• PROBLEM:
In the copy, include exactly the lines from the one with "none -> purple tile C11 level 1" through the end of the data and no others, both ends kept, with every picture left out.

(Scene change data)
-- Opening Marker --

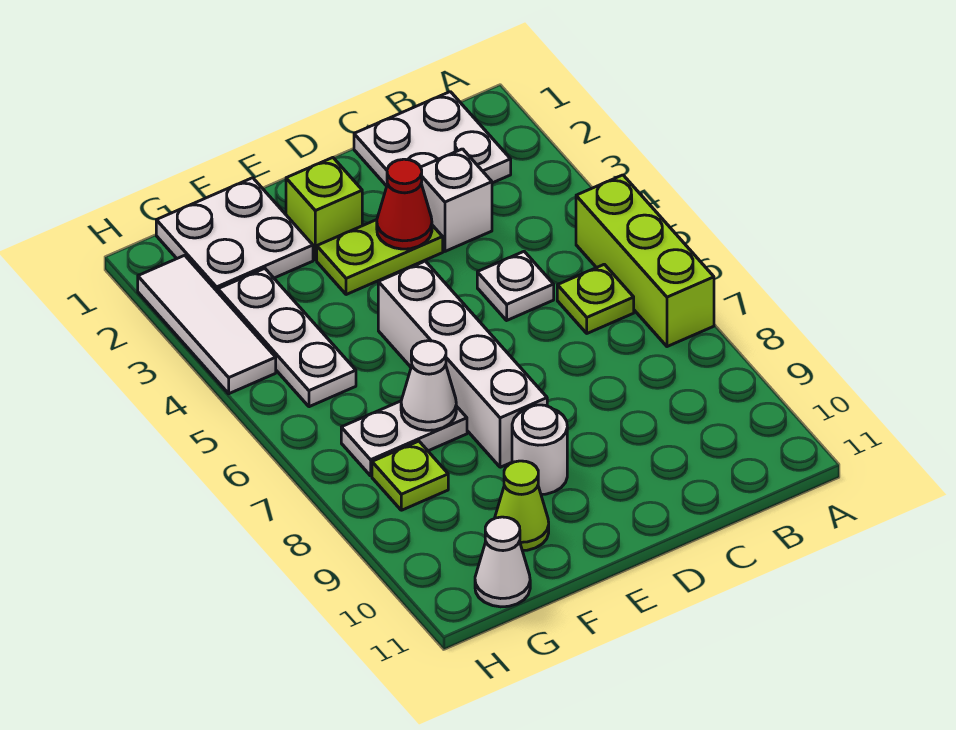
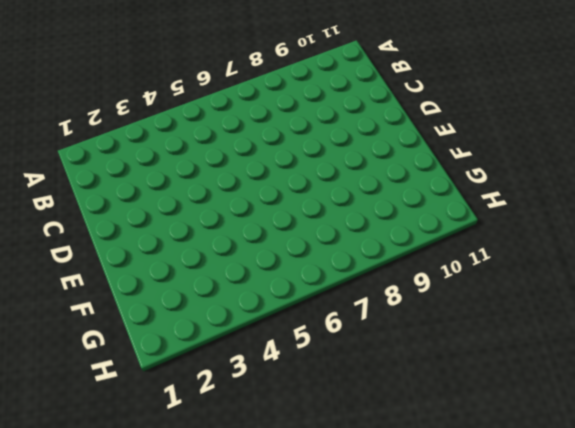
none -> lime brick A5:A7 level 1
none -> white plate B1:C2 level 1
none -> lime plate B6 level 1

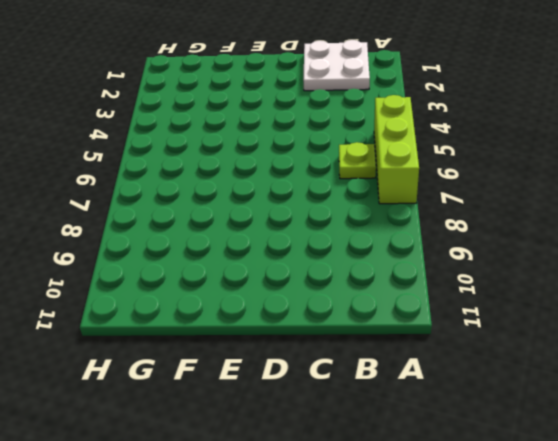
none -> white brick C3 level 1
none -> white plate C5 level 1
none -> lime plate D3:E3 level 1

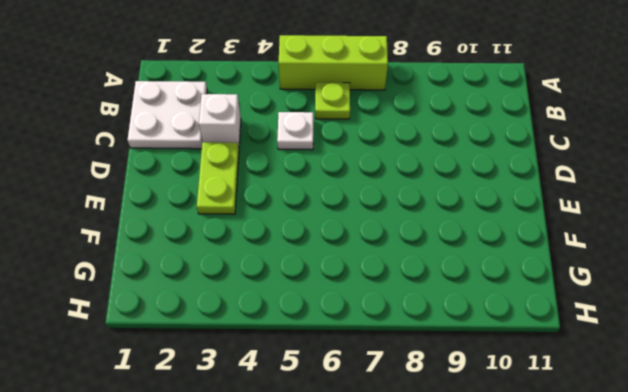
none -> lime brick E2 level 1
none -> white brick E5:E8 level 1
none -> white round brick E9 level 1

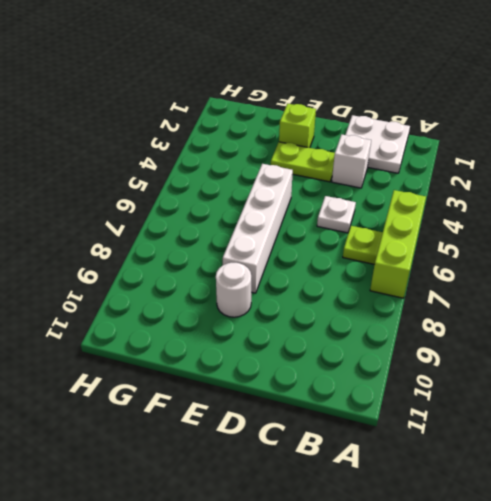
none -> white plate F1:G2 level 1
none -> white plate F7:G7 level 1
none -> lime cone F10 level 1

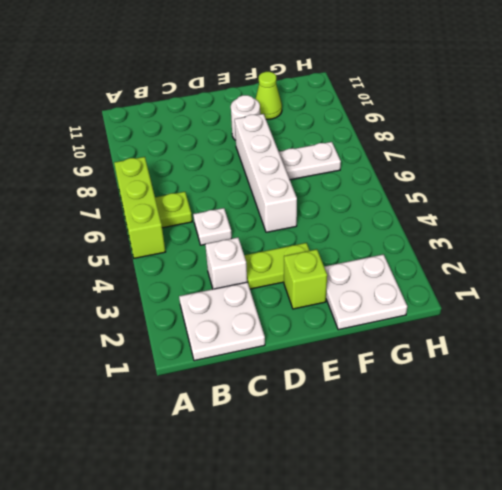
none -> white plate G3:G5 level 1
none -> lime plate G8 level 1
none -> white cone G11 level 1

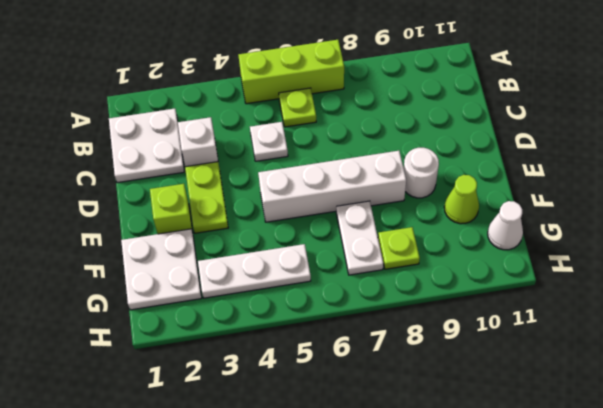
none -> white tile H2:H4 level 1
none -> red cone D3 level 2
none -> white cone F7 level 2

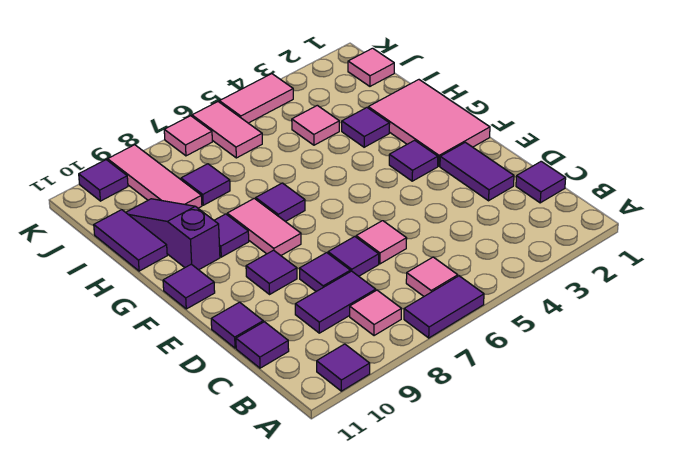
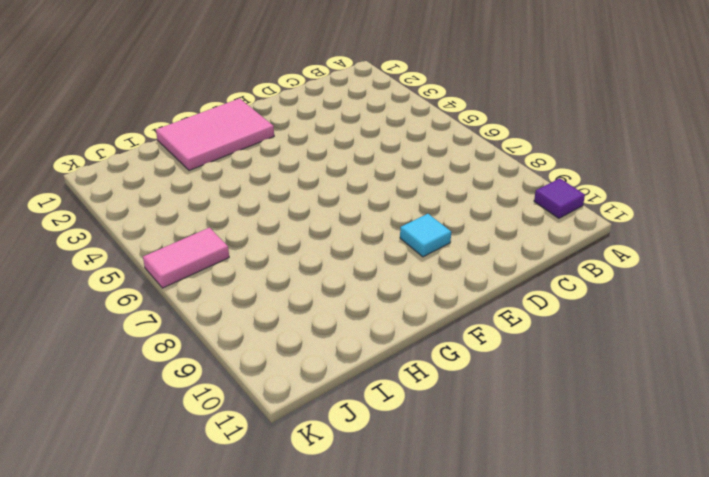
cyan tile E9 level 1 -> purple tile E9 level 1
none -> purple tile A6:A7 level 1
none -> pink tile B6 level 1
none -> pink tile B8 level 1
none -> purple tile C1 level 1

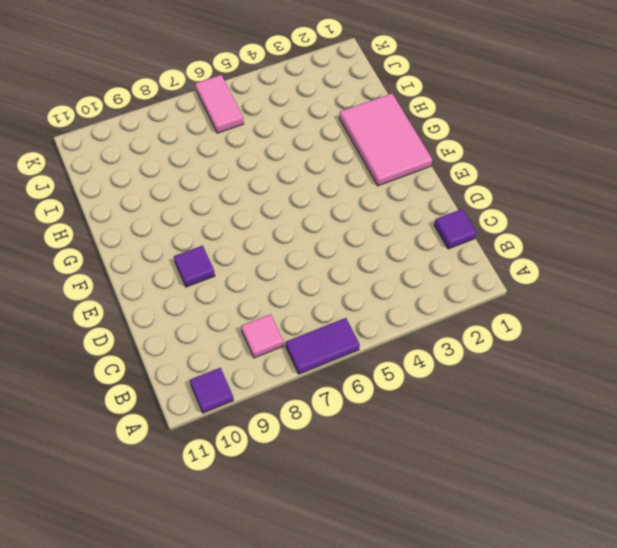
none -> pink tile B6 level 1
none -> purple tile C8:C9 level 1
none -> purple tile C11 level 1
none -> purple tile D2:E2 level 1

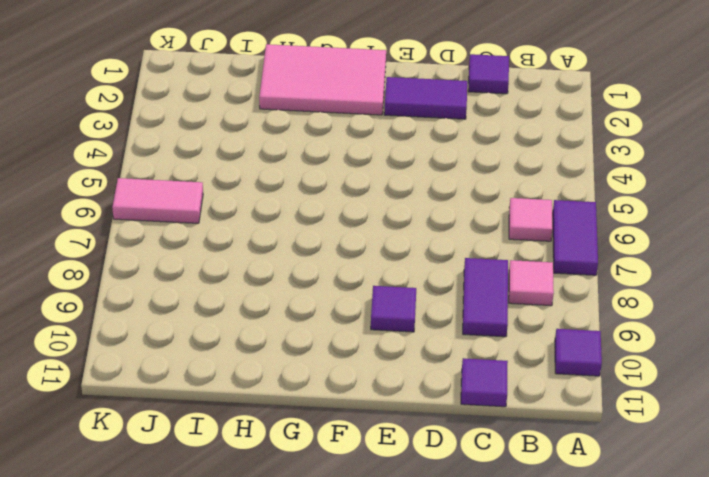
none -> pink tile D6 level 1
none -> purple tile D7 level 1
none -> purple tile D8 level 1
none -> purple tile D11 level 1

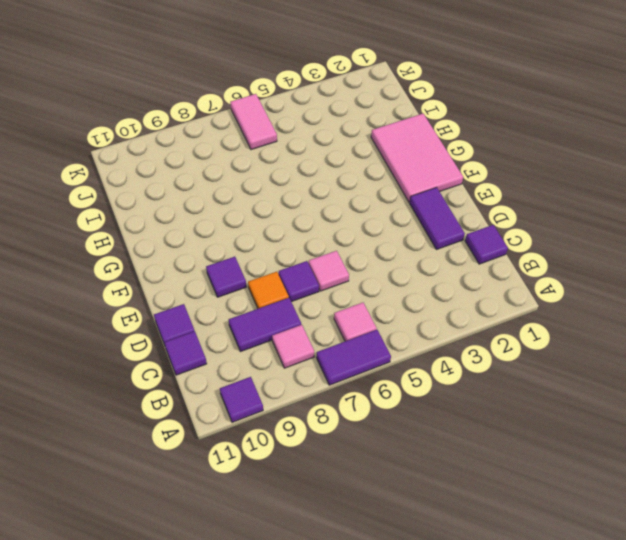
orange tile D8 level 1 -> purple tile D8 level 1
none -> purple tile F3 level 1
none -> pink tile F8:G8 level 1
none -> purple tile F11 level 1
none -> purple tile G7 level 1

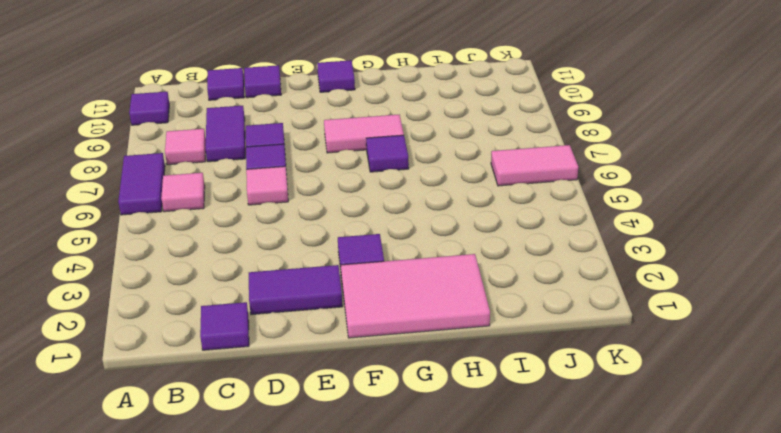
none -> purple tile E9 level 1
none -> purple tile G9 level 1
none -> purple slope G10:I10 level 1 top G
none -> purple tile H3 level 1

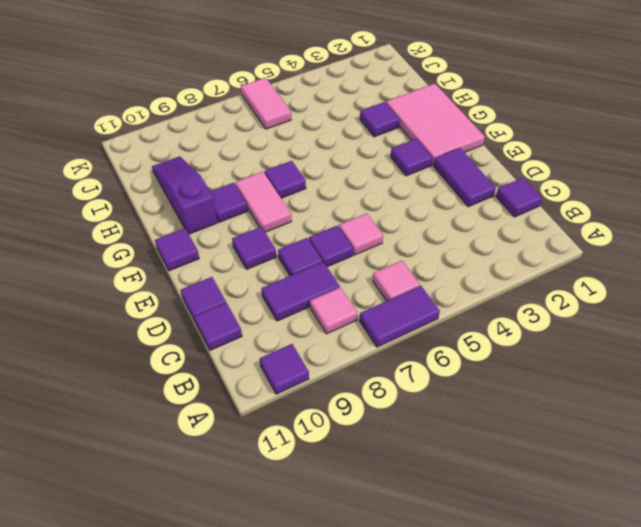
none -> purple tile H11:I11 level 1
none -> pink tile I4 level 1
none -> purple tile I8 level 1
none -> pink tile I9:K9 level 1

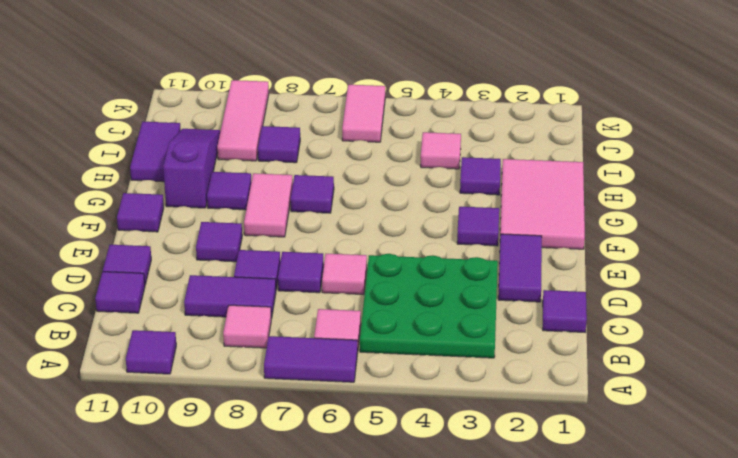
green plate B3:D5 level 1 -> none
none -> pink tile J1 level 1
none -> pink tile K4:K5 level 1
none -> pink tile K7 level 1
none -> purple tile K10 level 1

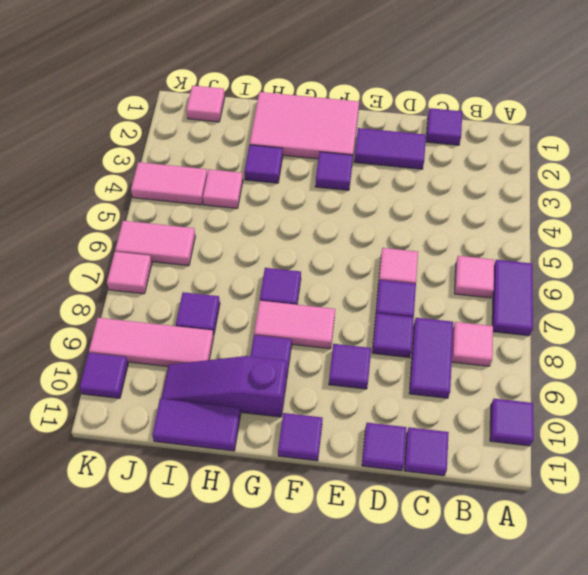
pink tile J4:K4 level 1 -> pink tile K4:K5 level 1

-- Closing Marker --

• WORKED SOLUTION:
none -> purple tile C11 level 1
none -> purple tile D2:E2 level 1

none -> pink tile D6 level 1
none -> purple tile D7 level 1
none -> purple tile D8 level 1
none -> purple tile D11 level 1

orange tile D8 level 1 -> purple tile D8 level 1
none -> purple tile F3 level 1
none -> pink tile F8:G8 level 1
none -> purple tile F11 level 1
none -> purple tile G7 level 1

none -> purple tile E9 level 1
none -> purple tile G9 level 1
none -> purple slope G10:I10 level 1 top G
none -> purple tile H3 level 1

none -> purple tile H11:I11 level 1
none -> pink tile I4 level 1
none -> purple tile I8 level 1
none -> pink tile I9:K9 level 1

green plate B3:D5 level 1 -> none
none -> pink tile J1 level 1
none -> pink tile K4:K5 level 1
none -> pink tile K7 level 1
none -> purple tile K10 level 1

pink tile J4:K4 level 1 -> pink tile K4:K5 level 1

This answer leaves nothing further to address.